Start of The records

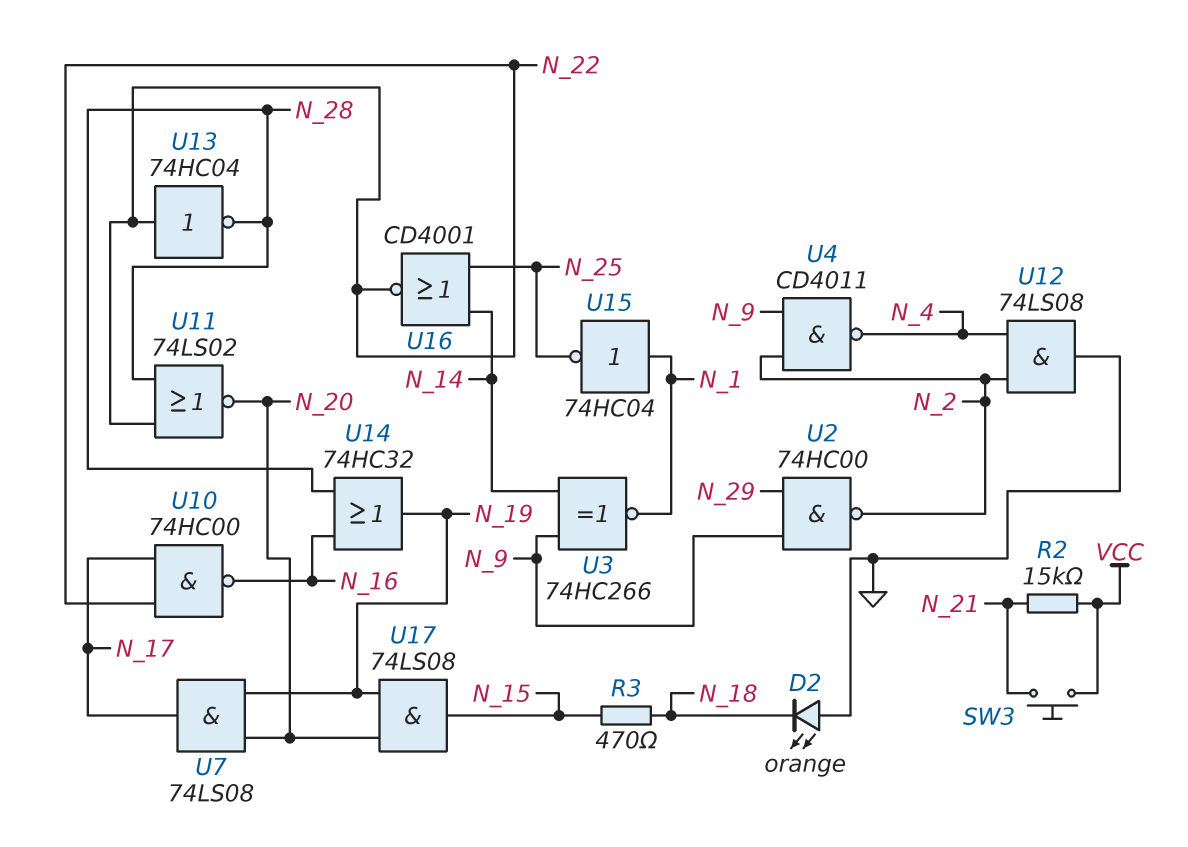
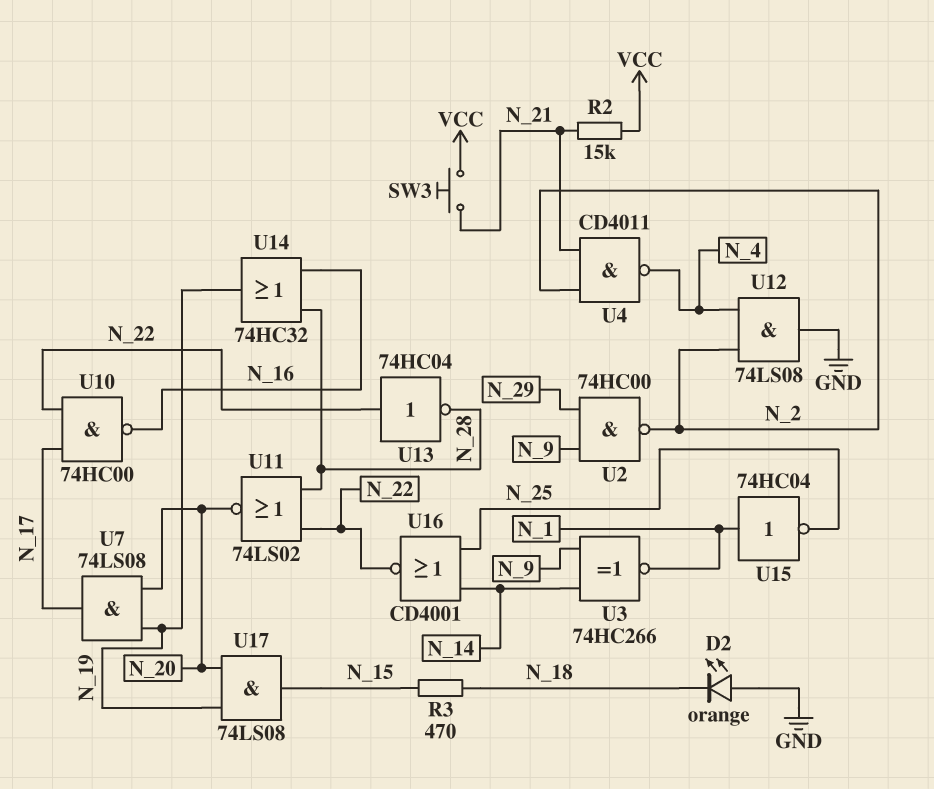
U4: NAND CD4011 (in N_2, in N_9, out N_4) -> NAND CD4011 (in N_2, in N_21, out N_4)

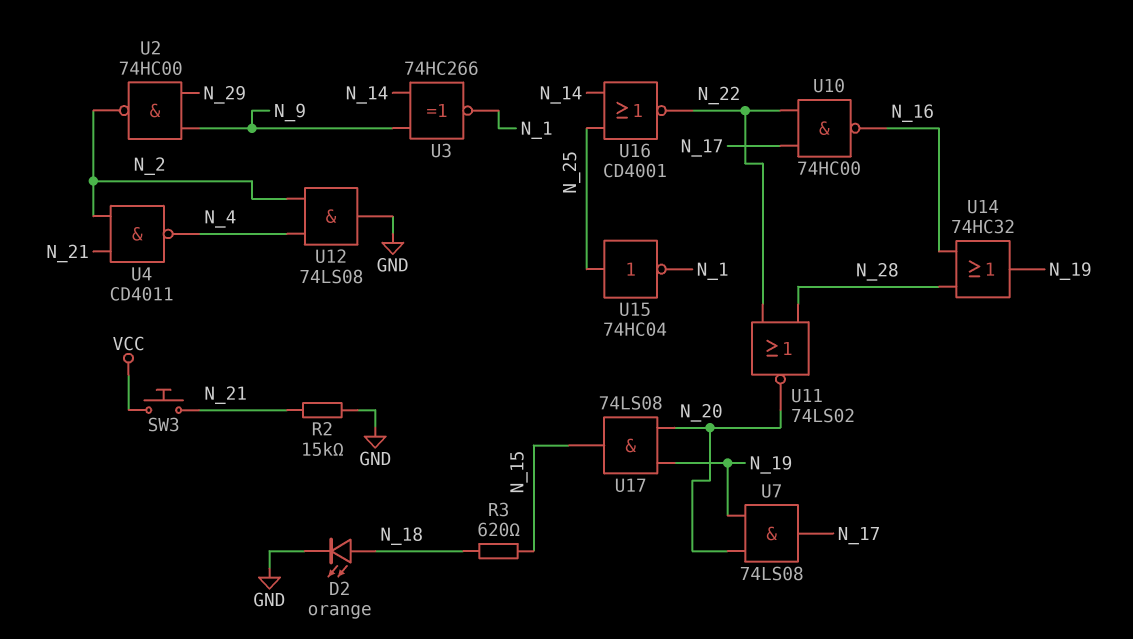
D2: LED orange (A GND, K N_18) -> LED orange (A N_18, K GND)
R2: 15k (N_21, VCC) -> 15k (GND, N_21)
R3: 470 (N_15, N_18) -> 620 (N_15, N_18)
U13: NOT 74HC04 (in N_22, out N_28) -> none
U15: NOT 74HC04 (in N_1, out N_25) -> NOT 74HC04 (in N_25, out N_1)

End of The records

Exercise prompt:
Word for word, restate the line that contains "R2: 15k (N_21, VCC) -> 15k (GND, N_21)" and each line after it, up to and including the last line of the listing; include nothing else.

Response to this exercise:
R2: 15k (N_21, VCC) -> 15k (GND, N_21)
R3: 470 (N_15, N_18) -> 620 (N_15, N_18)
U13: NOT 74HC04 (in N_22, out N_28) -> none
U15: NOT 74HC04 (in N_1, out N_25) -> NOT 74HC04 (in N_25, out N_1)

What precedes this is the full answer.